SUPPLIED RECORDS start
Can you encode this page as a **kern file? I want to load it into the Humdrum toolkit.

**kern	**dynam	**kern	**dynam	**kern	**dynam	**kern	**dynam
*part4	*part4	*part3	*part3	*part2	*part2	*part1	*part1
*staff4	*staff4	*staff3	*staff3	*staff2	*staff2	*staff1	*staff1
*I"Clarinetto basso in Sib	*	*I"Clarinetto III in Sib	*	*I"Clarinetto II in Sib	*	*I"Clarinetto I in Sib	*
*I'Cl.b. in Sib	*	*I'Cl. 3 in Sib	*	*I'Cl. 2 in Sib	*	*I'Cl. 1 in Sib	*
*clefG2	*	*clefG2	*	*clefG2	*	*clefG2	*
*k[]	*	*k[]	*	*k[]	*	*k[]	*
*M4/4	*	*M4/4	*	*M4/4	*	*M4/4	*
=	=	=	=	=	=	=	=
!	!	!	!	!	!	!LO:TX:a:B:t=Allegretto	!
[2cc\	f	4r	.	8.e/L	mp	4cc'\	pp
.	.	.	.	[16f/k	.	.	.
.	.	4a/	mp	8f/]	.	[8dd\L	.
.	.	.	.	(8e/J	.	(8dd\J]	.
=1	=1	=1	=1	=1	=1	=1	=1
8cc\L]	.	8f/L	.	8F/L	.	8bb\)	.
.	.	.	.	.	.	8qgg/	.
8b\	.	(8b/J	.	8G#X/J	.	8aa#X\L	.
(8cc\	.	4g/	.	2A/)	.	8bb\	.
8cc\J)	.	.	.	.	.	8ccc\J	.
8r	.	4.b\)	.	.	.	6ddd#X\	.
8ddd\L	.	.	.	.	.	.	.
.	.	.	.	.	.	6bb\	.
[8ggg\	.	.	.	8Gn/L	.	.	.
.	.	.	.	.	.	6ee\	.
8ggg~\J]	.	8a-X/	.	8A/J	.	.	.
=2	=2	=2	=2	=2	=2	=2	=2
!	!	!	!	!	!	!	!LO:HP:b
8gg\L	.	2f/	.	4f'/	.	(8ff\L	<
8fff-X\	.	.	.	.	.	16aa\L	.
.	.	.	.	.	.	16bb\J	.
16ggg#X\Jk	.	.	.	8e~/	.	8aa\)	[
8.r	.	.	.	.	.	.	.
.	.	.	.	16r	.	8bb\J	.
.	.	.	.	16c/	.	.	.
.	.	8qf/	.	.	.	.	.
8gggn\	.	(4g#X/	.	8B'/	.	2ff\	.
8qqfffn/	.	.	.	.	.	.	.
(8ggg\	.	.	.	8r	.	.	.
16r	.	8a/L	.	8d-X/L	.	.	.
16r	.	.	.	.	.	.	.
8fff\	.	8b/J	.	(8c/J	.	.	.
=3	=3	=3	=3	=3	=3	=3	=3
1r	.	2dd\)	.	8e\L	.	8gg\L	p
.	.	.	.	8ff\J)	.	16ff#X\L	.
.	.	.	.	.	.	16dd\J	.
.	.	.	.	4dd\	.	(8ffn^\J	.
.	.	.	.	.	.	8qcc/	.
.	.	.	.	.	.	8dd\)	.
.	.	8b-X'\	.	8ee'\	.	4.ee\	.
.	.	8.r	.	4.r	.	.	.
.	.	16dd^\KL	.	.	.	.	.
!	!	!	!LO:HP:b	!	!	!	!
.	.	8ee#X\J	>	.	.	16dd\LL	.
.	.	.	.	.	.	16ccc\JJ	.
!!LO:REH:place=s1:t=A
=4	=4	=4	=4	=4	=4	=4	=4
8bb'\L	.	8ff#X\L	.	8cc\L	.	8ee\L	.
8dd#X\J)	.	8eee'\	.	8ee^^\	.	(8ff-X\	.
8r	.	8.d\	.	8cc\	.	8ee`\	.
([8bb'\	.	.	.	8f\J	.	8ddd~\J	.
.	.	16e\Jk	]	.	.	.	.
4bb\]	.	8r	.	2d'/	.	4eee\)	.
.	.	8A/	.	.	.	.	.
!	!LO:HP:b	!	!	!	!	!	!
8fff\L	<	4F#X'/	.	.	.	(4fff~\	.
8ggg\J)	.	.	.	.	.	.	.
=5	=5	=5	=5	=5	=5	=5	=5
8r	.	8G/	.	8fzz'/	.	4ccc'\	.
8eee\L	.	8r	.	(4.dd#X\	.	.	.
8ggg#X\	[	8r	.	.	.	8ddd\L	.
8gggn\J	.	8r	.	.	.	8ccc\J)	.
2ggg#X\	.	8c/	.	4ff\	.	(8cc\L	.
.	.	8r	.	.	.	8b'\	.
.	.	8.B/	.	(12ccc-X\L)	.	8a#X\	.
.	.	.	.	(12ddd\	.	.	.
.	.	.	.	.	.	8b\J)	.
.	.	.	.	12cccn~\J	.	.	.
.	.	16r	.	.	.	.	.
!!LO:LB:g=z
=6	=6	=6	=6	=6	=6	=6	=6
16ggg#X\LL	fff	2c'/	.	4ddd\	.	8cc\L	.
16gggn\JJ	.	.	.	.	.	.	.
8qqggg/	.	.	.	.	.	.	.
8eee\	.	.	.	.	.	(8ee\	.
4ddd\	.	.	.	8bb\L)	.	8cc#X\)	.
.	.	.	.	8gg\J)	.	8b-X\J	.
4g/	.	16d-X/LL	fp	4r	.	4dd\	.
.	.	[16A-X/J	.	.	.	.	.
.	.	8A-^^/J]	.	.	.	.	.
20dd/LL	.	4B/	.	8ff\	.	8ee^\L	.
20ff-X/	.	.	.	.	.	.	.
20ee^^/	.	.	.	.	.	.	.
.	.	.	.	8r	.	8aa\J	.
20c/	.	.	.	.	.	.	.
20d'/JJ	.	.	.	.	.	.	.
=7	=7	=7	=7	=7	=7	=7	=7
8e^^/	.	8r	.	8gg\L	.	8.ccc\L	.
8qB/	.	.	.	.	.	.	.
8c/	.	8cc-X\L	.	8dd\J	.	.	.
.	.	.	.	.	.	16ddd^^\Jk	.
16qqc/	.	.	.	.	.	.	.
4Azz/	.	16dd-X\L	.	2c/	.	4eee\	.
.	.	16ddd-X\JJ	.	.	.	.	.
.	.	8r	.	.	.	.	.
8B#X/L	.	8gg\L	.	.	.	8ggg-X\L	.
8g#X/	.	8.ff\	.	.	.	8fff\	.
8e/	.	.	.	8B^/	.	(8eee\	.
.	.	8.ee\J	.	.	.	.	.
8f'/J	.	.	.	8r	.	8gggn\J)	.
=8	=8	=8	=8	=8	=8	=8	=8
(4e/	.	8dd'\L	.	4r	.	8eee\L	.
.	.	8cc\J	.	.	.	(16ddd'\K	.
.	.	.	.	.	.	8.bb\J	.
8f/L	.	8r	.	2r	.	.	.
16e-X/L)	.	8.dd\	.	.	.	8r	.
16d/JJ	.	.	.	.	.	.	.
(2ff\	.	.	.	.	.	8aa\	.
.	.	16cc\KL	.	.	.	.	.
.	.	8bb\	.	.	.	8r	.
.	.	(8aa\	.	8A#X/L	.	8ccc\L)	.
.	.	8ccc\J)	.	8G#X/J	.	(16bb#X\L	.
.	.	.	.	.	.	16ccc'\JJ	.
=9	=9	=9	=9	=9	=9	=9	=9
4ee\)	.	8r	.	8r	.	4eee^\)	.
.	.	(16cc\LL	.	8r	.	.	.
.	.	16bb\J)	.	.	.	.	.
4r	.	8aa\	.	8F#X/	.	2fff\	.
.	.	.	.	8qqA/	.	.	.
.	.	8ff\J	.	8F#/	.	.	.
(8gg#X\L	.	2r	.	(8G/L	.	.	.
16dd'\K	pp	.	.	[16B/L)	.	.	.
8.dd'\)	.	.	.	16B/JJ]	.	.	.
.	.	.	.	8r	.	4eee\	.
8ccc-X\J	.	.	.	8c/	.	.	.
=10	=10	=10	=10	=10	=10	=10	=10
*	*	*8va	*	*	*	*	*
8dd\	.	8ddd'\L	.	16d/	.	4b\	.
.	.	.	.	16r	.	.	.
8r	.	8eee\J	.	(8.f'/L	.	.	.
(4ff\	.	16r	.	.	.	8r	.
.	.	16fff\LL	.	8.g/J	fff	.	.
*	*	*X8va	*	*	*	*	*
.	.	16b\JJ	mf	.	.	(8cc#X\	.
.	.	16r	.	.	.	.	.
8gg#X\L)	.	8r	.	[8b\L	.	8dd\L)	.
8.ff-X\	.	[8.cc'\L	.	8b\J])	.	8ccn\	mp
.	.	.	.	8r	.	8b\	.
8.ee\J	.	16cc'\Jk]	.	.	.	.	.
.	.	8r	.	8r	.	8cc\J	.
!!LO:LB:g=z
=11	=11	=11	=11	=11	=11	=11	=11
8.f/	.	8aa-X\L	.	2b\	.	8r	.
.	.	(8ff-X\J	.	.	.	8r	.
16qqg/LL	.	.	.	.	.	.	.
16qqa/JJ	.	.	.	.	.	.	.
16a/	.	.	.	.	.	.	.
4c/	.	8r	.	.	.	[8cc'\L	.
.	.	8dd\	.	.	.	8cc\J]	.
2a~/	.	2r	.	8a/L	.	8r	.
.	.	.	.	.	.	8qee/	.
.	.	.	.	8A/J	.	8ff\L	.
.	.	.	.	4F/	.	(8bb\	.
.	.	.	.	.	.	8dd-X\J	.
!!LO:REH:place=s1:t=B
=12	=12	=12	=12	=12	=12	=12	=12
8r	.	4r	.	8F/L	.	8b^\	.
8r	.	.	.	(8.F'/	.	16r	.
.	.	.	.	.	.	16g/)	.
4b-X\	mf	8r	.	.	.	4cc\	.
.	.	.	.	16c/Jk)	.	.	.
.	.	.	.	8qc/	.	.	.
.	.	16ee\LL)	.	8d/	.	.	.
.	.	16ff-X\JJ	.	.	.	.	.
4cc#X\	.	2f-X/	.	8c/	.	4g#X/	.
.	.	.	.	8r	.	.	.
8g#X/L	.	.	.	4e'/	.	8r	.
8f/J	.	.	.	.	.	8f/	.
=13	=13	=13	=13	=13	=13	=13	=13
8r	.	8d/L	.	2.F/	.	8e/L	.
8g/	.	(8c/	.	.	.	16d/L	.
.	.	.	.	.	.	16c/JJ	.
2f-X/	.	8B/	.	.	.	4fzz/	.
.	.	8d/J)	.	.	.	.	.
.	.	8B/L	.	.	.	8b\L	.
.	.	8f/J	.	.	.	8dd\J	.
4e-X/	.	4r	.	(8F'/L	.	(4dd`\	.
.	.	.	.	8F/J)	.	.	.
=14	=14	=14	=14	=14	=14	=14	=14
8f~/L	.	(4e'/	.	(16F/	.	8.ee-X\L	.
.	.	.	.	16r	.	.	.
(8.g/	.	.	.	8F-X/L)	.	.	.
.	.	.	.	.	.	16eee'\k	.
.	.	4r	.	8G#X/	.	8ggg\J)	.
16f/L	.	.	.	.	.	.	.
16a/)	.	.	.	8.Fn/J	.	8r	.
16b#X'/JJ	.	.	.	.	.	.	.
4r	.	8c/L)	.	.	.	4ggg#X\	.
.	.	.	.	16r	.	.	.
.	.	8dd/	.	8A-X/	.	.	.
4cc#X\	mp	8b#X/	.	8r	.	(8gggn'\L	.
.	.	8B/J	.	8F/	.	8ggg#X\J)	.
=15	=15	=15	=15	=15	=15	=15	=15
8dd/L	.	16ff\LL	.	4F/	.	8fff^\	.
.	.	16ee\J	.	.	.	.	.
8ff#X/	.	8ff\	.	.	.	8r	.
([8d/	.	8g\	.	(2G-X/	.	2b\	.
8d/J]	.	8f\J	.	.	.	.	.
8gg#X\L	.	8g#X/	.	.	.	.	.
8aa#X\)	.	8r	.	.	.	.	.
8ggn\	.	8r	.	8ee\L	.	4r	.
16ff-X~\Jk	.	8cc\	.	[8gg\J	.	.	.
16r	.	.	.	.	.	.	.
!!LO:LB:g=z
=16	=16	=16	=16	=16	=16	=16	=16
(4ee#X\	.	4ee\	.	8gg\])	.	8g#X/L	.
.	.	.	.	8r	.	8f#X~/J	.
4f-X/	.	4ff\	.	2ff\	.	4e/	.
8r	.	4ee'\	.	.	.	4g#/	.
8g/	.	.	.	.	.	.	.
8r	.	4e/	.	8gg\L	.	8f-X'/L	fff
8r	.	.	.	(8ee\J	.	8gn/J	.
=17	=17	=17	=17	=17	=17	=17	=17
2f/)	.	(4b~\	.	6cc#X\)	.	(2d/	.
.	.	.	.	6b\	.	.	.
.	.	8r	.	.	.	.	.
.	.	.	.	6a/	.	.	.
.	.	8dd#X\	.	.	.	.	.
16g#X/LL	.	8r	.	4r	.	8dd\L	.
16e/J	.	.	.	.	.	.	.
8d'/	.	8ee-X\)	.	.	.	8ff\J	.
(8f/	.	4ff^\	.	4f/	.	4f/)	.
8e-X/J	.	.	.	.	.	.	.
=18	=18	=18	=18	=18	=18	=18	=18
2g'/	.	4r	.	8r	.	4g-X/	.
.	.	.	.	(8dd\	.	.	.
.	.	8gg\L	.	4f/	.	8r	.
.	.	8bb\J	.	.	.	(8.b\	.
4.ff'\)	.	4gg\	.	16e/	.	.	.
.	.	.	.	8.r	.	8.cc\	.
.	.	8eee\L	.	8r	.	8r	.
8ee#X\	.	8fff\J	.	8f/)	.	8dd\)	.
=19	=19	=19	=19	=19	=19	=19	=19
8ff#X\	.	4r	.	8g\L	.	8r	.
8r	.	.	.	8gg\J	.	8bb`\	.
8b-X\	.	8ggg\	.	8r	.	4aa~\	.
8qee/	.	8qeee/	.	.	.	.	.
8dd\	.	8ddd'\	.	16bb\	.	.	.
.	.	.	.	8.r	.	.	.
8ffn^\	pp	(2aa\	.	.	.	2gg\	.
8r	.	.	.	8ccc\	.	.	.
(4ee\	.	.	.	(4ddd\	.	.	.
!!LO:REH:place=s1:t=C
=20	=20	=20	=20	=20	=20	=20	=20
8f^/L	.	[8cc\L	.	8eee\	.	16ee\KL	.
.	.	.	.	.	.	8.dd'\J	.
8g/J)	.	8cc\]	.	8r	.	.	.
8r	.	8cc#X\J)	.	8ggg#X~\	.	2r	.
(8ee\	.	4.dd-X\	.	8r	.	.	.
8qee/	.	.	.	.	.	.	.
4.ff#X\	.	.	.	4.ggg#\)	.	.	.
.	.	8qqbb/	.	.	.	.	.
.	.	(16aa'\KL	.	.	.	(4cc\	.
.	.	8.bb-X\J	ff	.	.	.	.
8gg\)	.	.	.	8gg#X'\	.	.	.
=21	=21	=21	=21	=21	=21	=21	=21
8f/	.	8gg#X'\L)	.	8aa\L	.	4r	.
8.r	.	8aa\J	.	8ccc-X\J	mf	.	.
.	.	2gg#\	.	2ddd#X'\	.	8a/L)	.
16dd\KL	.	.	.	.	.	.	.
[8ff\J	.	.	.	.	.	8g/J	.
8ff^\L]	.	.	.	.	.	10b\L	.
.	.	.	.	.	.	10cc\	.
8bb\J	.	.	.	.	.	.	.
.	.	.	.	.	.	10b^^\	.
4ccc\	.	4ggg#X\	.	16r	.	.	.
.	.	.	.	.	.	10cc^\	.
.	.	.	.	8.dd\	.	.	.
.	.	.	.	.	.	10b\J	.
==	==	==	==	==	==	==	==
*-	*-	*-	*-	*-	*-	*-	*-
SUPPLIED RECORDS end
**TASK DESCRIPTION**
Return every line of the listing above that contains the string "place". Case counts.

**RESPONSE BELOW**
!!LO:REH:place=s1:t=A
!!LO:REH:place=s1:t=B
!!LO:REH:place=s1:t=C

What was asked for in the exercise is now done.